§ **Work to be completed**:
Show every line of the listing below that contains the word "sheer". Case counts.

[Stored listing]
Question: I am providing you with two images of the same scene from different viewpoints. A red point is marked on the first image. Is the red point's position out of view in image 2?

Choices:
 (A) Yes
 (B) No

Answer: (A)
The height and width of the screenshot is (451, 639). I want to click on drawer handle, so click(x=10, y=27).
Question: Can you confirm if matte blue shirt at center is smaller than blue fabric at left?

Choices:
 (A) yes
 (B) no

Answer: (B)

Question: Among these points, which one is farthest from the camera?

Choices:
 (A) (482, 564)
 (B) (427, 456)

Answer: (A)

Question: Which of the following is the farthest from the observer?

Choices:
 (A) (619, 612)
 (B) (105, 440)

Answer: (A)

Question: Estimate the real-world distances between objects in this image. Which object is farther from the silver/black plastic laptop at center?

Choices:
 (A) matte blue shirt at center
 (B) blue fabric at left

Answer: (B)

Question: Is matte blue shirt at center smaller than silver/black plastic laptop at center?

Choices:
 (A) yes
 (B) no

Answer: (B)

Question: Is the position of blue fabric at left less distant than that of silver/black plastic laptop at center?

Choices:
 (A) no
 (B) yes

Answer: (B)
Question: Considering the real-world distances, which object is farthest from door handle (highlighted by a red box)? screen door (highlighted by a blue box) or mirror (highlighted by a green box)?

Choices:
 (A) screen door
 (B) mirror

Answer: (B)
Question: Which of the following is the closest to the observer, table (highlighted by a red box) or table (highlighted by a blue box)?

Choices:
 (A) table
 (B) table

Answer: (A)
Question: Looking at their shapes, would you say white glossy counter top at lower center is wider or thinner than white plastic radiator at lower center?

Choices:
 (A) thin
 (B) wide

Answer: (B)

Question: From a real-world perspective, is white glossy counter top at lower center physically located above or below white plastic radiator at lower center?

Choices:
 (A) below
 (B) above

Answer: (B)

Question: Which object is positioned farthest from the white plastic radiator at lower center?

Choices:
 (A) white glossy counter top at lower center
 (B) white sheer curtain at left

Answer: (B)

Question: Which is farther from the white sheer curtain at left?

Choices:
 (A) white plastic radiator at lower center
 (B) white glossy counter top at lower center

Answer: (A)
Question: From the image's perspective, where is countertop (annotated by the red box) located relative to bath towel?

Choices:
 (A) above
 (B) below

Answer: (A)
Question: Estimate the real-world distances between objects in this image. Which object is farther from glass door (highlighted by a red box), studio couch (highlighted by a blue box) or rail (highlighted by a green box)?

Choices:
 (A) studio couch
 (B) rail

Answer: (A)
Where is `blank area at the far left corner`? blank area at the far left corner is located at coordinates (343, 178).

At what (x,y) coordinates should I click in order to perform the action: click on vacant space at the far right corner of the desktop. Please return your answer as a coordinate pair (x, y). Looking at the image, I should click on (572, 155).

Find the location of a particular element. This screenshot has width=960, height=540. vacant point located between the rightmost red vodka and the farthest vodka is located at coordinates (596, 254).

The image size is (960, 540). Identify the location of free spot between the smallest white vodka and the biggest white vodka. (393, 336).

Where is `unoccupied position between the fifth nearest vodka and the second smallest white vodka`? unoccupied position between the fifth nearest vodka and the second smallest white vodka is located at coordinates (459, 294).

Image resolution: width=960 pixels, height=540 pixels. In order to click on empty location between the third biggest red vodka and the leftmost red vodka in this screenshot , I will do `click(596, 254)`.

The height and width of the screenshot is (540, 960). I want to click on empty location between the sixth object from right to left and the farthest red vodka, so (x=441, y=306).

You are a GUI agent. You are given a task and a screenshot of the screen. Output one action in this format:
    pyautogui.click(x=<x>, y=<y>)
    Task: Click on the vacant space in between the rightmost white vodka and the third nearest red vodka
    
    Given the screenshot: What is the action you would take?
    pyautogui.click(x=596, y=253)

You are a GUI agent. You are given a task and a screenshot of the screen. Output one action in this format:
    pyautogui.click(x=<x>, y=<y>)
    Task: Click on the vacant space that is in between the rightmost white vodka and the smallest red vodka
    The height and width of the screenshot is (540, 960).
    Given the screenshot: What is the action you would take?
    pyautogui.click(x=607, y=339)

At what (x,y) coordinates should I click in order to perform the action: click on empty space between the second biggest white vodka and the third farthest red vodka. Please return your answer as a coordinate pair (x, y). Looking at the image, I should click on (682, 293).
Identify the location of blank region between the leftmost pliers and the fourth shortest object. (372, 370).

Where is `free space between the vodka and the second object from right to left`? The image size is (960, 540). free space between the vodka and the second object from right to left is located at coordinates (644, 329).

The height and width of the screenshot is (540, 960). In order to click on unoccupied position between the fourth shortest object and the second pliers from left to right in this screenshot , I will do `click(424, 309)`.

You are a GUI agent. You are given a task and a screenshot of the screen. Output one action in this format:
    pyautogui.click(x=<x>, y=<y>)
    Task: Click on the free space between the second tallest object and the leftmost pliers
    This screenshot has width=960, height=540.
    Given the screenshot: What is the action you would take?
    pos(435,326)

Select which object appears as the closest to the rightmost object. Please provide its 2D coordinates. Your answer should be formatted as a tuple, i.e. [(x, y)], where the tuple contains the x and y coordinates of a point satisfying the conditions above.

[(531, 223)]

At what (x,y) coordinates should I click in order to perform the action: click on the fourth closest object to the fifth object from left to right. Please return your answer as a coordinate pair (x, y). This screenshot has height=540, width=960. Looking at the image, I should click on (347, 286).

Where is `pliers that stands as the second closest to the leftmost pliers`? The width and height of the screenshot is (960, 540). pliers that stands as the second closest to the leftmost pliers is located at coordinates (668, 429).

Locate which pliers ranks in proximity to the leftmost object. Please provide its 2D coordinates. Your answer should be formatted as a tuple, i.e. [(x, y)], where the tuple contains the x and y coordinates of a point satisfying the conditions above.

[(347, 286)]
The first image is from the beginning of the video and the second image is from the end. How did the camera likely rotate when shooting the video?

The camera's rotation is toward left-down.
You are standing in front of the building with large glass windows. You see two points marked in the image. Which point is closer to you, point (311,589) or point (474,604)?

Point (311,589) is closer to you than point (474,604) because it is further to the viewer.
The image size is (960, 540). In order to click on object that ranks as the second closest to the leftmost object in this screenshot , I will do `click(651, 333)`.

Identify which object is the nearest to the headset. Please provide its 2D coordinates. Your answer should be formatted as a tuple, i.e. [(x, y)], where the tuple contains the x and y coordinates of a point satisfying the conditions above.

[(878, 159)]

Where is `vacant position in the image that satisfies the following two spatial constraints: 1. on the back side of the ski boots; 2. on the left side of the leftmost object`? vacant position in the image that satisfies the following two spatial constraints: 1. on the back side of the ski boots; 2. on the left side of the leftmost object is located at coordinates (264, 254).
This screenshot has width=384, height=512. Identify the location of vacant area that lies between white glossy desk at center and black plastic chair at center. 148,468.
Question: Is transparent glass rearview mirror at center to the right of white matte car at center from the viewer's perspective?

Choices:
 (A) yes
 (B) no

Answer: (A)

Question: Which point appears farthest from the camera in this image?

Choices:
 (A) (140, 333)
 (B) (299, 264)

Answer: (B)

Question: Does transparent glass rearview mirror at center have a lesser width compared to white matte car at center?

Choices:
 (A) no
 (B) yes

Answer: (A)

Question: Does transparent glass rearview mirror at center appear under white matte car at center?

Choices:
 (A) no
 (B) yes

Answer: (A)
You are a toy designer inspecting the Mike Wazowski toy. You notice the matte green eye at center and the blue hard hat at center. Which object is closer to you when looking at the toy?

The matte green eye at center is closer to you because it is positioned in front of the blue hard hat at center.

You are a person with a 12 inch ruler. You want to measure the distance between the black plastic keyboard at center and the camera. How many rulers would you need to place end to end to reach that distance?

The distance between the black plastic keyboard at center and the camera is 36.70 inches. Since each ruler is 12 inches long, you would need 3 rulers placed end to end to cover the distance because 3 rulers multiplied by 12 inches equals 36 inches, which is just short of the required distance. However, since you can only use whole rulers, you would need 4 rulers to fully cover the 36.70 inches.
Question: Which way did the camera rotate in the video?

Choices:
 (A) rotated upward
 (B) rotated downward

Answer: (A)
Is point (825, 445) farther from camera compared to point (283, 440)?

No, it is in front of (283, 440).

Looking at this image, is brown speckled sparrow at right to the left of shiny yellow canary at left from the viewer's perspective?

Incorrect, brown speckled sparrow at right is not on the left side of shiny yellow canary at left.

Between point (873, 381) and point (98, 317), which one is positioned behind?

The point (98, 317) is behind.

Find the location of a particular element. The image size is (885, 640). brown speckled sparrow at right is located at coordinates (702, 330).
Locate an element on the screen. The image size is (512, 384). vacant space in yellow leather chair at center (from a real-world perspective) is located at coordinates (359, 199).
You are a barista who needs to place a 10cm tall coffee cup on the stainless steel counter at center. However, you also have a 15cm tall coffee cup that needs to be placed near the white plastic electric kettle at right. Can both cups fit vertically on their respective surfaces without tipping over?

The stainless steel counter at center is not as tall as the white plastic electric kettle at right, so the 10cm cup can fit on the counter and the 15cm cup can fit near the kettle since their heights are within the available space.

§ **The reply**:
 (B) white sheer curtain at left
Question: Which is farther from the white sheer curtain at left?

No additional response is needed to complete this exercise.